_ASSIGNED TASK_:
Which lines in the entries below contain the string "orange"? Show each of them in full.

_DATA_:
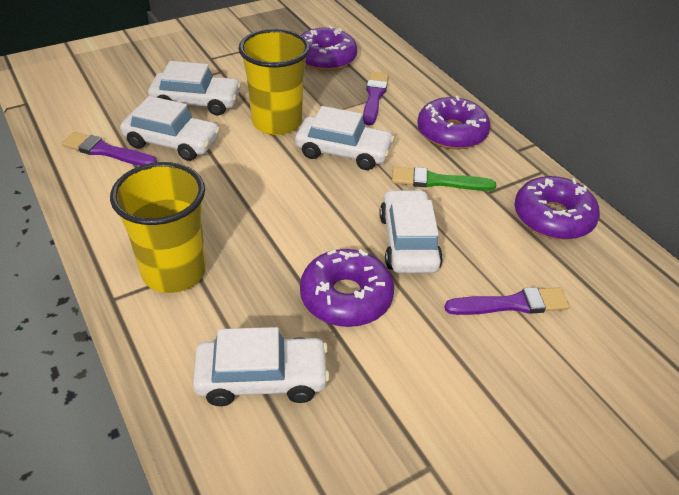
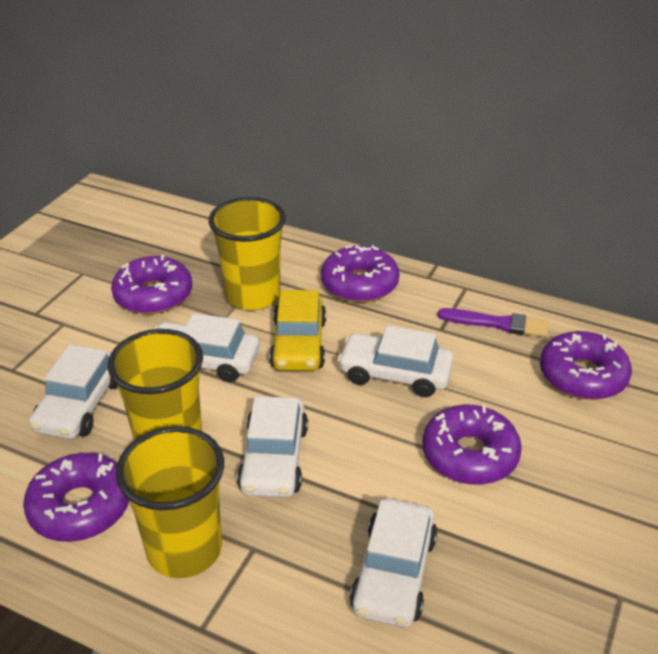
green brush: 1 -> 0
purple brush: 3 -> 1
purple donut: 4 -> 5
yellow car: 0 -> 1
yellow cup: 2 -> 3

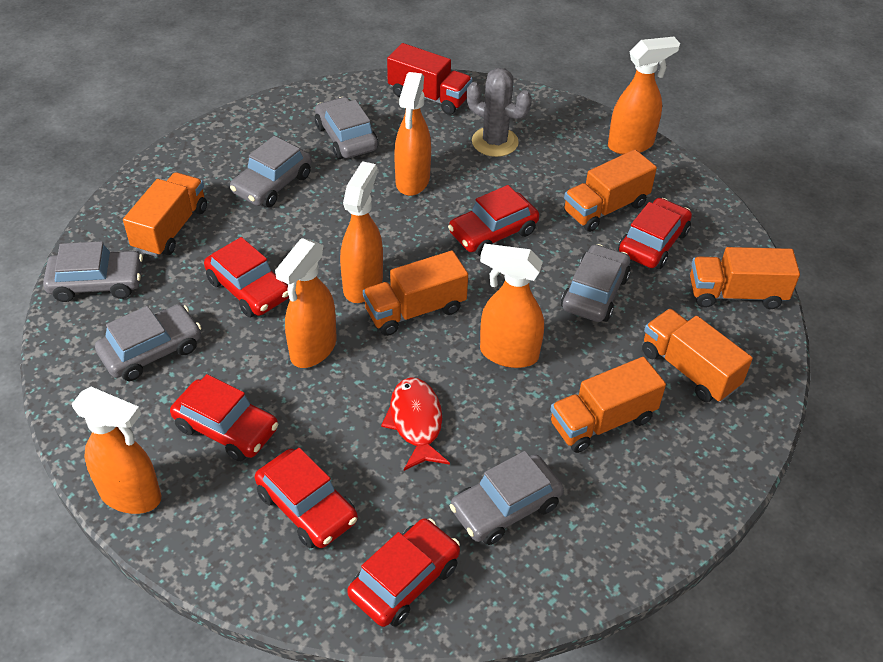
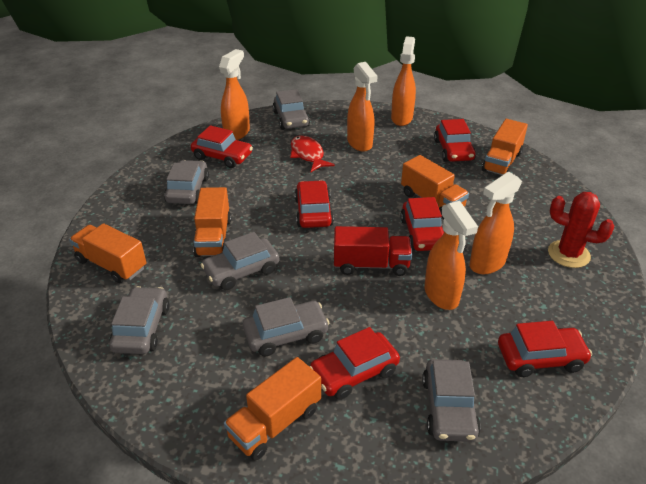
grey cactus: 1 -> 0
orange spray bottle: 6 -> 5
orange truck: 6 -> 5
red cactus: 0 -> 1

_OUTPUT FOR THIS EXERCISE_:
orange spray bottle: 6 -> 5
orange truck: 6 -> 5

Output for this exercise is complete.